Saved data entries:
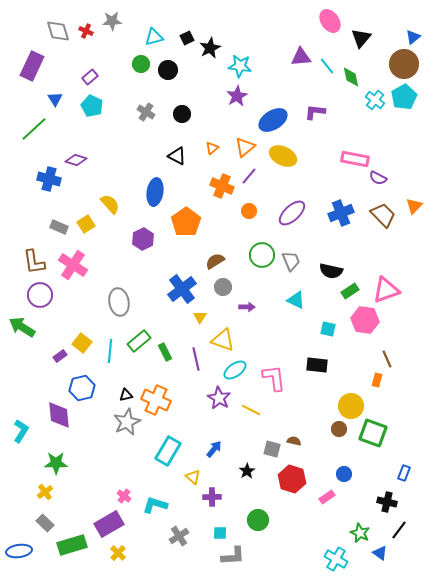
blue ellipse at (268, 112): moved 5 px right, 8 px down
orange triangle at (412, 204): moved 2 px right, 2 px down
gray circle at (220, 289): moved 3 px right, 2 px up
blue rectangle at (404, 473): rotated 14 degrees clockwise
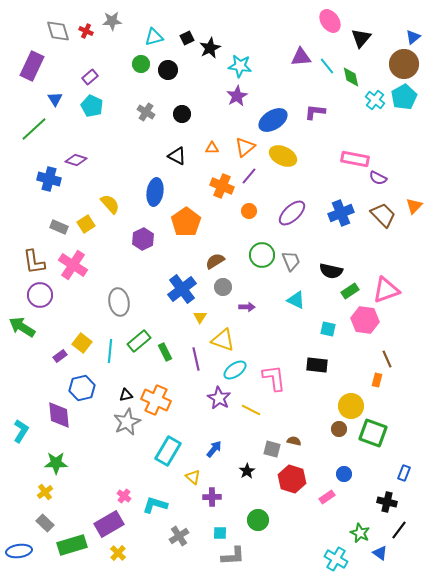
orange triangle at (212, 148): rotated 40 degrees clockwise
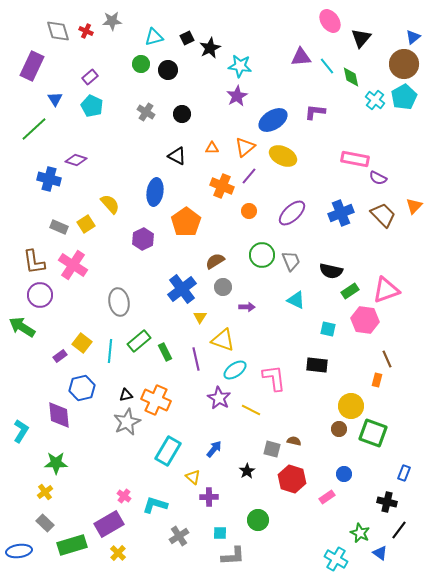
purple cross at (212, 497): moved 3 px left
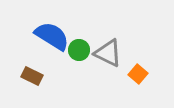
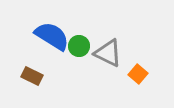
green circle: moved 4 px up
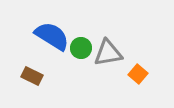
green circle: moved 2 px right, 2 px down
gray triangle: rotated 36 degrees counterclockwise
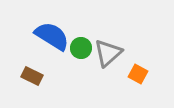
gray triangle: rotated 32 degrees counterclockwise
orange square: rotated 12 degrees counterclockwise
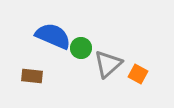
blue semicircle: moved 1 px right; rotated 9 degrees counterclockwise
gray triangle: moved 11 px down
brown rectangle: rotated 20 degrees counterclockwise
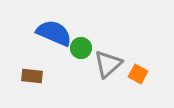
blue semicircle: moved 1 px right, 3 px up
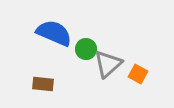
green circle: moved 5 px right, 1 px down
brown rectangle: moved 11 px right, 8 px down
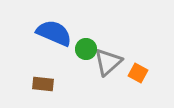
gray triangle: moved 2 px up
orange square: moved 1 px up
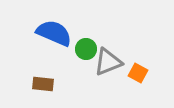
gray triangle: rotated 20 degrees clockwise
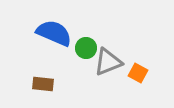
green circle: moved 1 px up
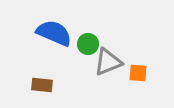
green circle: moved 2 px right, 4 px up
orange square: rotated 24 degrees counterclockwise
brown rectangle: moved 1 px left, 1 px down
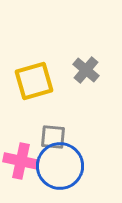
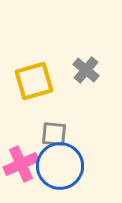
gray square: moved 1 px right, 3 px up
pink cross: moved 3 px down; rotated 36 degrees counterclockwise
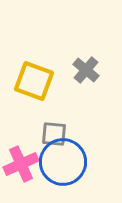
yellow square: rotated 36 degrees clockwise
blue circle: moved 3 px right, 4 px up
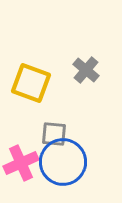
yellow square: moved 3 px left, 2 px down
pink cross: moved 1 px up
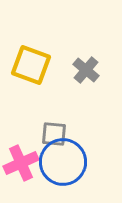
yellow square: moved 18 px up
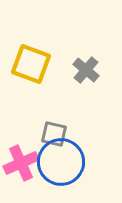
yellow square: moved 1 px up
gray square: rotated 8 degrees clockwise
blue circle: moved 2 px left
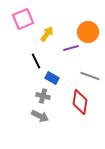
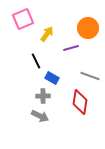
orange circle: moved 4 px up
gray cross: rotated 16 degrees counterclockwise
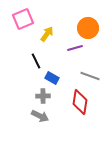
purple line: moved 4 px right
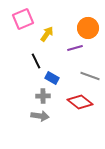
red diamond: rotated 60 degrees counterclockwise
gray arrow: rotated 18 degrees counterclockwise
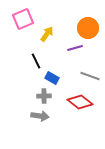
gray cross: moved 1 px right
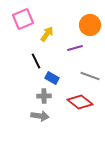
orange circle: moved 2 px right, 3 px up
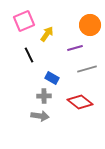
pink square: moved 1 px right, 2 px down
black line: moved 7 px left, 6 px up
gray line: moved 3 px left, 7 px up; rotated 36 degrees counterclockwise
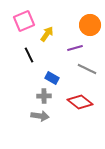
gray line: rotated 42 degrees clockwise
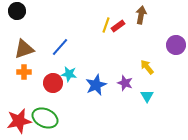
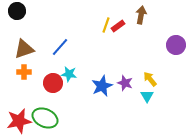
yellow arrow: moved 3 px right, 12 px down
blue star: moved 6 px right, 1 px down
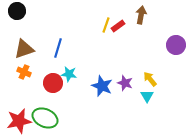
blue line: moved 2 px left, 1 px down; rotated 24 degrees counterclockwise
orange cross: rotated 24 degrees clockwise
blue star: rotated 25 degrees counterclockwise
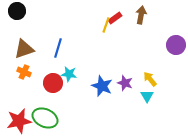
red rectangle: moved 3 px left, 8 px up
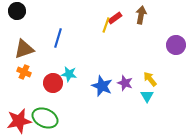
blue line: moved 10 px up
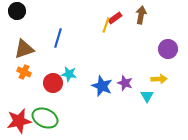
purple circle: moved 8 px left, 4 px down
yellow arrow: moved 9 px right; rotated 126 degrees clockwise
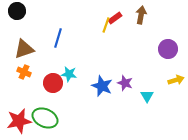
yellow arrow: moved 17 px right, 1 px down; rotated 14 degrees counterclockwise
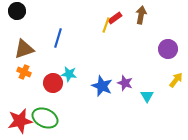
yellow arrow: rotated 35 degrees counterclockwise
red star: moved 1 px right
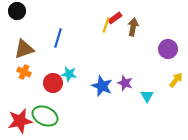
brown arrow: moved 8 px left, 12 px down
green ellipse: moved 2 px up
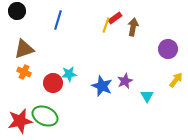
blue line: moved 18 px up
cyan star: rotated 14 degrees counterclockwise
purple star: moved 2 px up; rotated 28 degrees clockwise
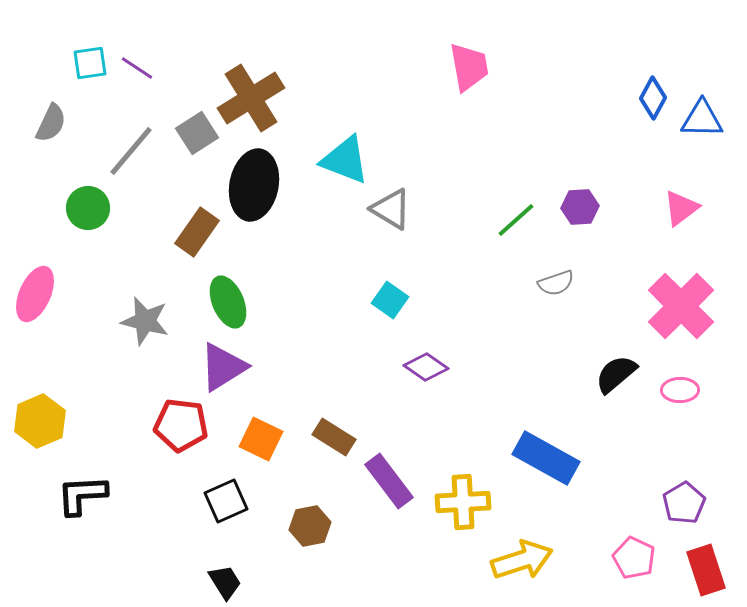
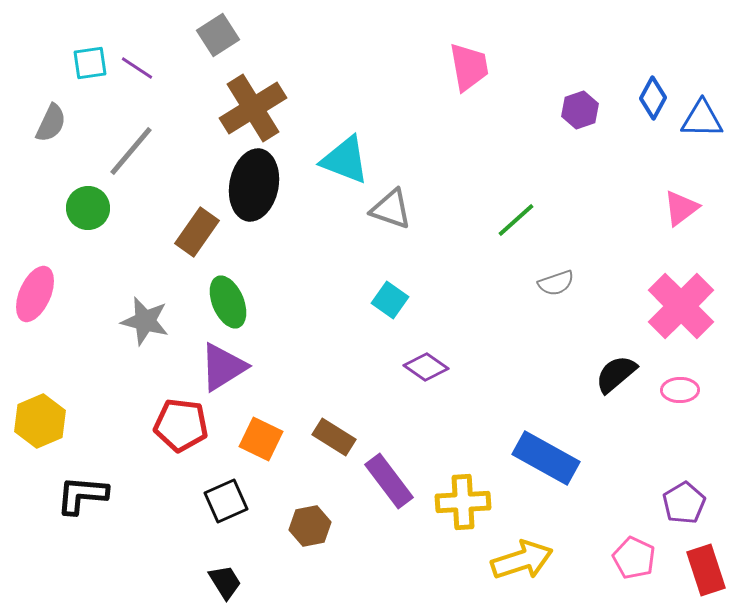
brown cross at (251, 98): moved 2 px right, 10 px down
gray square at (197, 133): moved 21 px right, 98 px up
purple hexagon at (580, 207): moved 97 px up; rotated 15 degrees counterclockwise
gray triangle at (391, 209): rotated 12 degrees counterclockwise
black L-shape at (82, 495): rotated 8 degrees clockwise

WHAT NEEDS TO BE DONE
Rewrite all the records above, changing every "counterclockwise" to "anticlockwise" and leaving everything else as it stands. Omit the pictures from your answer.

ANSWER IN FULL
blue ellipse at (268, 112): moved 5 px right, 8 px down
orange triangle at (412, 204): moved 2 px right, 2 px down
gray circle at (220, 289): moved 3 px right, 2 px up
blue rectangle at (404, 473): rotated 14 degrees clockwise
orange triangle at (212, 148): rotated 40 degrees clockwise
purple cross at (212, 497): moved 3 px left
green circle: moved 4 px up
green circle: moved 2 px right, 2 px down
gray triangle: rotated 36 degrees anticlockwise
gray triangle: rotated 32 degrees anticlockwise
orange square: rotated 12 degrees anticlockwise
blue semicircle: moved 1 px right; rotated 9 degrees anticlockwise
gray triangle: moved 11 px down
brown rectangle: rotated 20 degrees anticlockwise
blue semicircle: moved 1 px right, 3 px up
green circle: moved 5 px right, 1 px down
brown rectangle: moved 11 px right, 8 px down
gray triangle: moved 2 px up
orange square: moved 1 px up
gray triangle: rotated 20 degrees clockwise
green circle: moved 1 px up
green circle: moved 2 px right, 4 px up
orange square: rotated 24 degrees anticlockwise
brown rectangle: moved 1 px left, 1 px down
gray square: moved 1 px right, 3 px up
pink cross: moved 3 px down; rotated 36 degrees anticlockwise
yellow square: rotated 36 degrees clockwise
blue circle: moved 3 px right, 4 px up
yellow square: moved 3 px left, 2 px down
pink cross: moved 1 px up
yellow square: moved 18 px up
yellow square: moved 1 px up
gray square: rotated 8 degrees clockwise
blue circle: moved 2 px left
orange circle: moved 4 px up
gray cross: rotated 16 degrees anticlockwise
purple line: moved 4 px right
red diamond: rotated 60 degrees anticlockwise
gray arrow: rotated 18 degrees anticlockwise
gray cross: moved 1 px right
orange circle: moved 2 px right, 3 px up
pink square: moved 1 px right, 2 px down
black line: moved 7 px left, 6 px up
gray line: moved 3 px left, 7 px up; rotated 36 degrees anticlockwise
gray line: rotated 42 degrees clockwise
yellow arrow: moved 3 px right, 12 px down
blue star: moved 6 px right, 1 px down
blue line: moved 2 px left, 1 px down; rotated 24 degrees anticlockwise
orange cross: rotated 24 degrees clockwise
blue star: rotated 25 degrees anticlockwise
red rectangle: moved 3 px left, 8 px up
blue line: moved 10 px up
purple circle: moved 8 px left, 4 px down
yellow arrow: moved 9 px right; rotated 126 degrees clockwise
yellow arrow: moved 17 px right, 1 px down; rotated 14 degrees anticlockwise
yellow arrow: rotated 35 degrees anticlockwise
red star: moved 1 px right
brown arrow: moved 8 px left, 12 px down
green ellipse: moved 2 px up
blue line: moved 18 px up
cyan star: rotated 14 degrees anticlockwise
purple star: moved 2 px up; rotated 28 degrees clockwise
brown cross at (251, 98): moved 2 px right, 10 px down
gray square at (197, 133): moved 21 px right, 98 px up
purple hexagon at (580, 207): moved 97 px up; rotated 15 degrees anticlockwise
gray triangle at (391, 209): rotated 12 degrees anticlockwise
black L-shape at (82, 495): rotated 8 degrees clockwise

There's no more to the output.